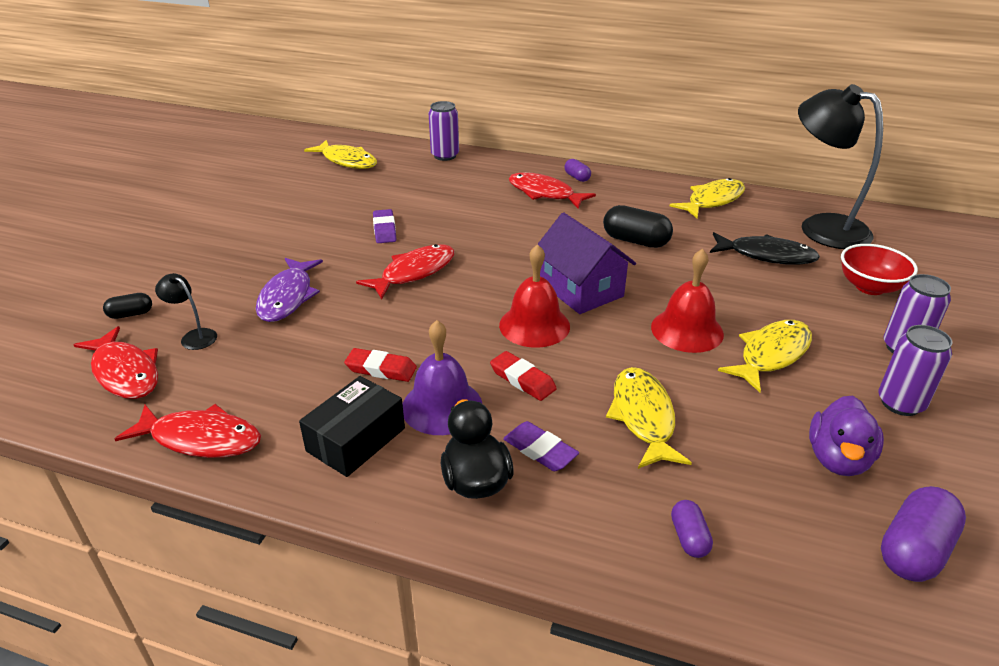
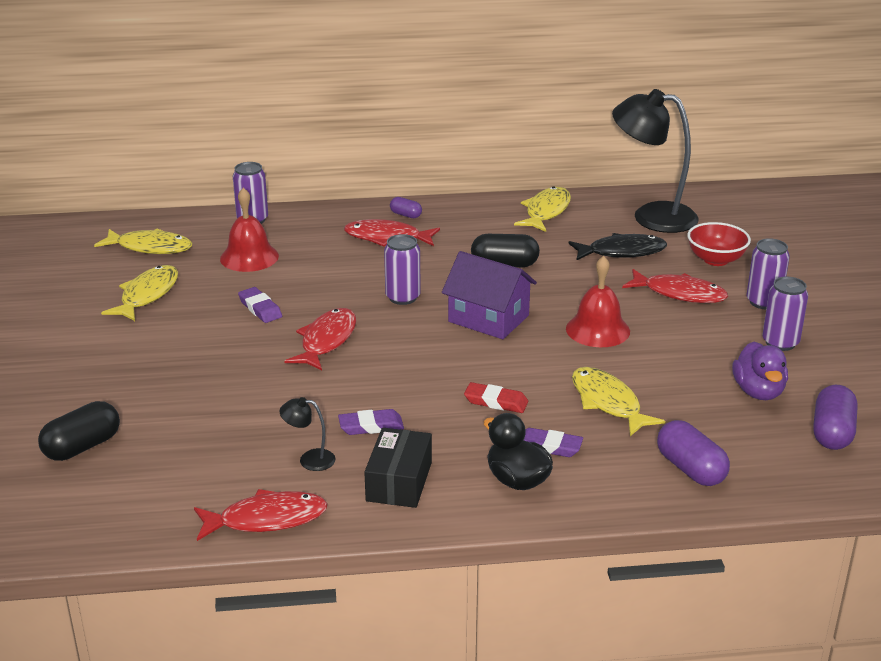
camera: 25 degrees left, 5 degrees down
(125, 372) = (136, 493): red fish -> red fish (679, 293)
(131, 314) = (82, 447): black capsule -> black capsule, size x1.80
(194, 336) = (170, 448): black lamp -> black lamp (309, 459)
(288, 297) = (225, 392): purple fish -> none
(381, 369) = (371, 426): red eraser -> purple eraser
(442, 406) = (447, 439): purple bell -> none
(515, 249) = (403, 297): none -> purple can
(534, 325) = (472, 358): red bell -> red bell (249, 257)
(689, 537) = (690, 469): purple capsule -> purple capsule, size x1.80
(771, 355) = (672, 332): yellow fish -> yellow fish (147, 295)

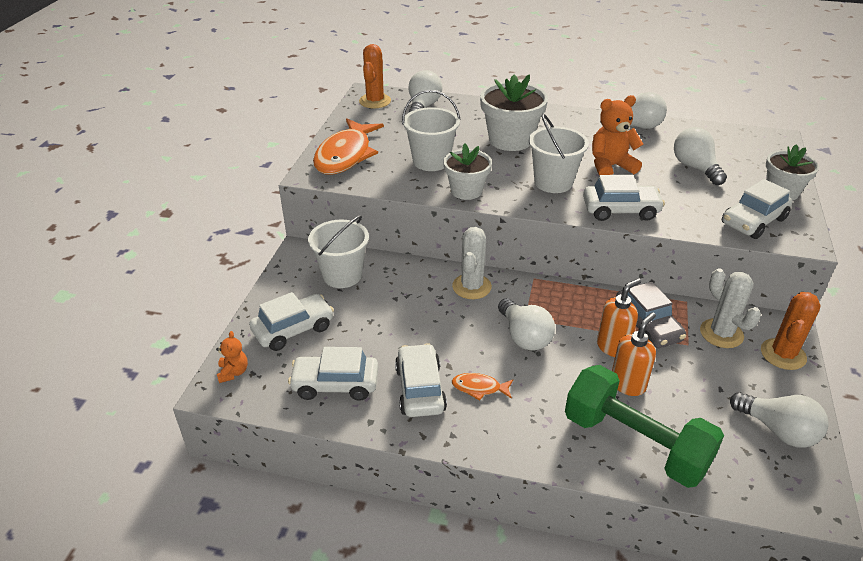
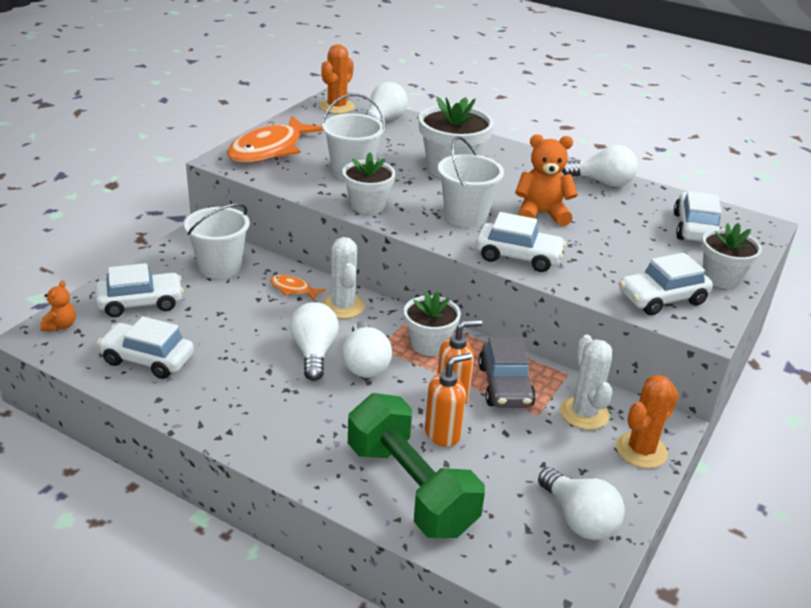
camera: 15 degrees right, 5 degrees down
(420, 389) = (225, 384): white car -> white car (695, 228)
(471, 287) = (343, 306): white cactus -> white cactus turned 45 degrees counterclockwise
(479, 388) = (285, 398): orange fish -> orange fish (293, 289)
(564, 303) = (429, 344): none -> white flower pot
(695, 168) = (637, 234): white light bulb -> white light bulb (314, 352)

--

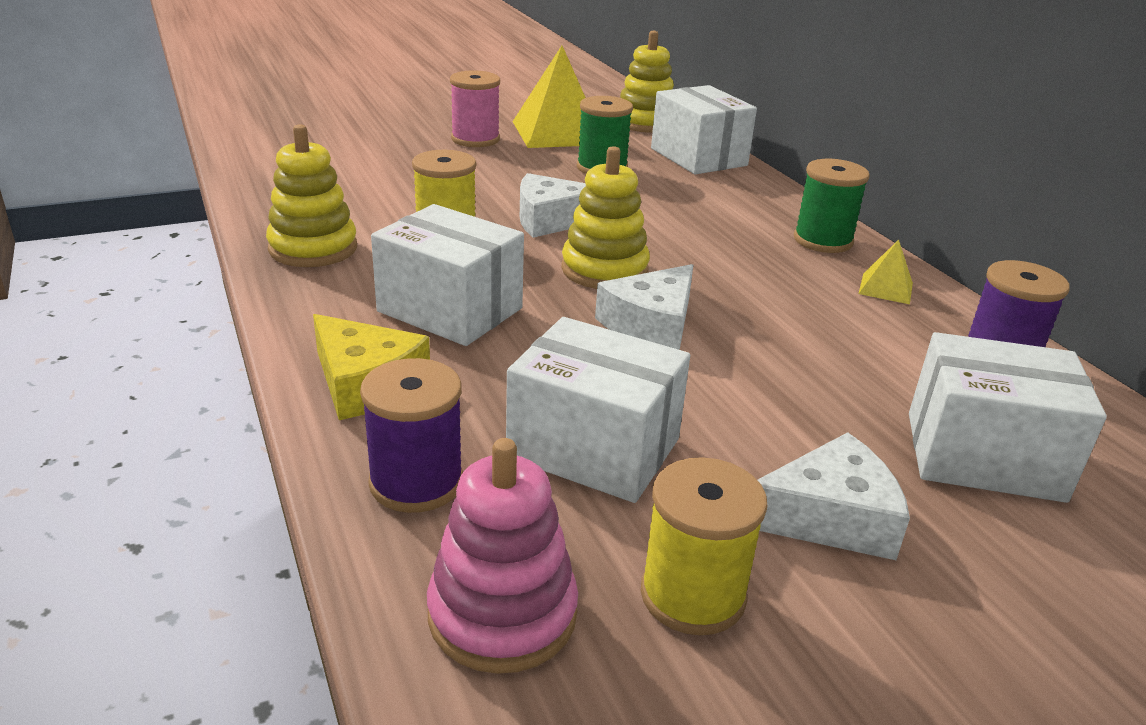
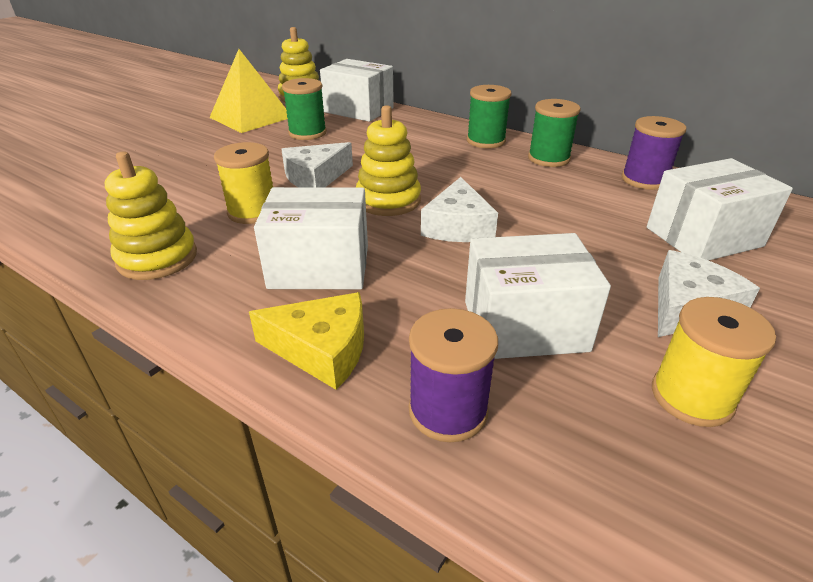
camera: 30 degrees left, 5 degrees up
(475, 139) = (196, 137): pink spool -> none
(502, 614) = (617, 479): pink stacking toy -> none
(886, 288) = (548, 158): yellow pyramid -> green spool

==

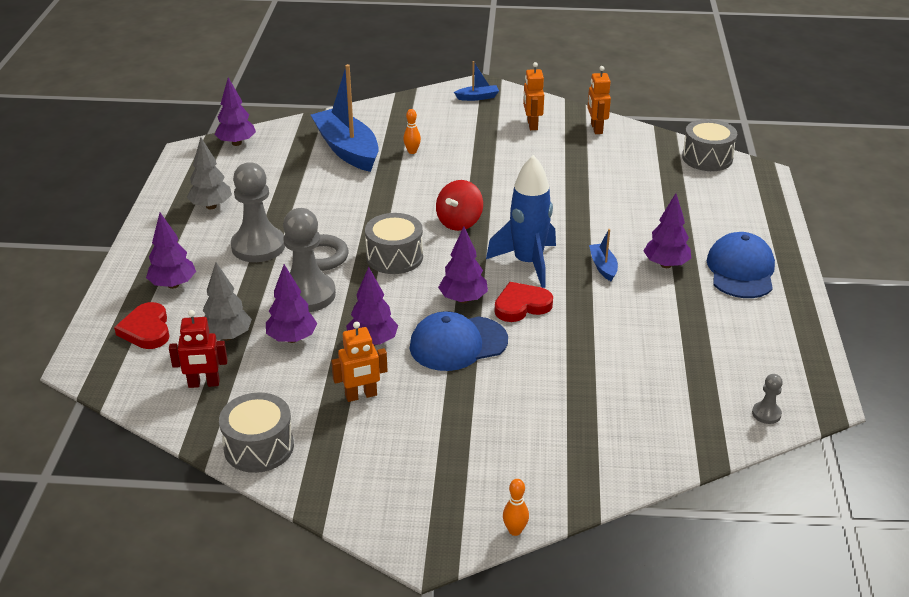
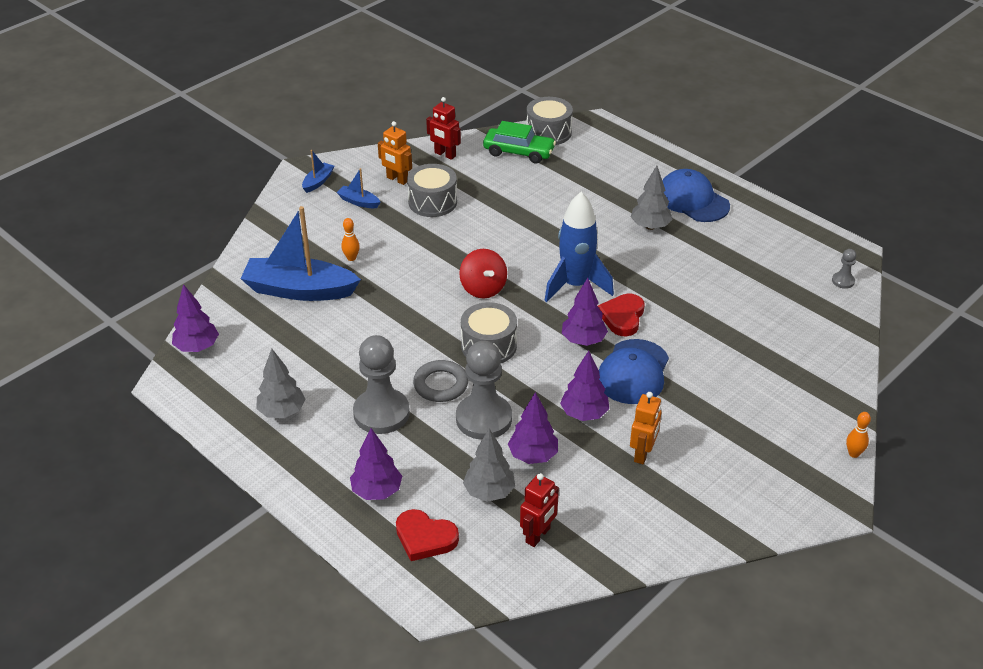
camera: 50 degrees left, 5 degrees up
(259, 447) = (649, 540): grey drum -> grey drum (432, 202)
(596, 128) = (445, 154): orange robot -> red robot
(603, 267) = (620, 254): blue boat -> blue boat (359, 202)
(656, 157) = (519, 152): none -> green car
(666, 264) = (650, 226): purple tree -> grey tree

TASK BRIEF: Would you please write out, exactly and with no other lines, the stretch of the listing above from the line containing "camera: 25 degrees left, 5 degrees down" through the line containing "(288, 297) = (225, 392): purple fish -> none"?

ANSWER SECTION:
camera: 25 degrees left, 5 degrees down
(125, 372) = (136, 493): red fish -> red fish (679, 293)
(131, 314) = (82, 447): black capsule -> black capsule, size x1.80
(194, 336) = (170, 448): black lamp -> black lamp (309, 459)
(288, 297) = (225, 392): purple fish -> none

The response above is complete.